Object transformation records:
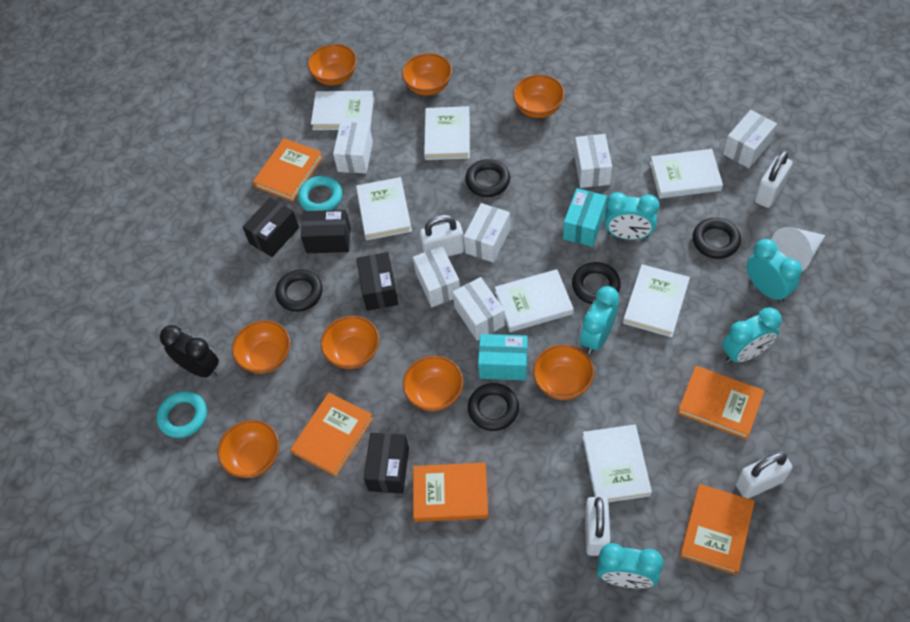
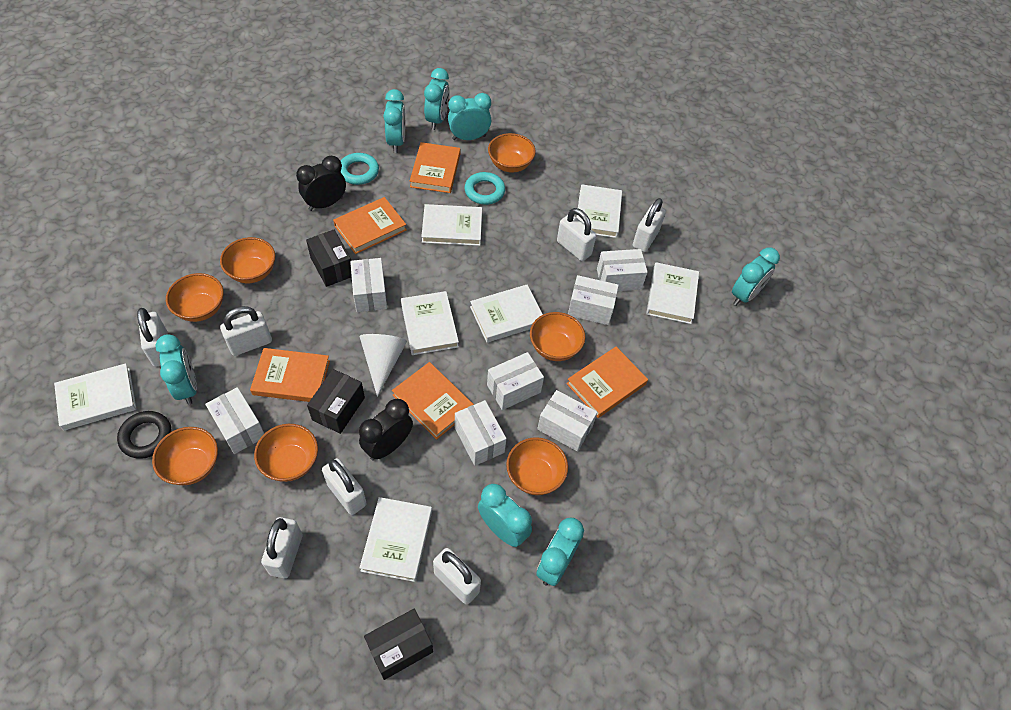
black box: 4 -> 3
black clock: 1 -> 2
black ring: 5 -> 1
orange bowl: 8 -> 7
turquoise box: 2 -> 0
turquoise clock: 5 -> 7
white box: 6 -> 7
white padlock: 4 -> 7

BRIEF: Your reply should be one number: how many lines in the records contain "black".

RESULT OF THE TASK: 3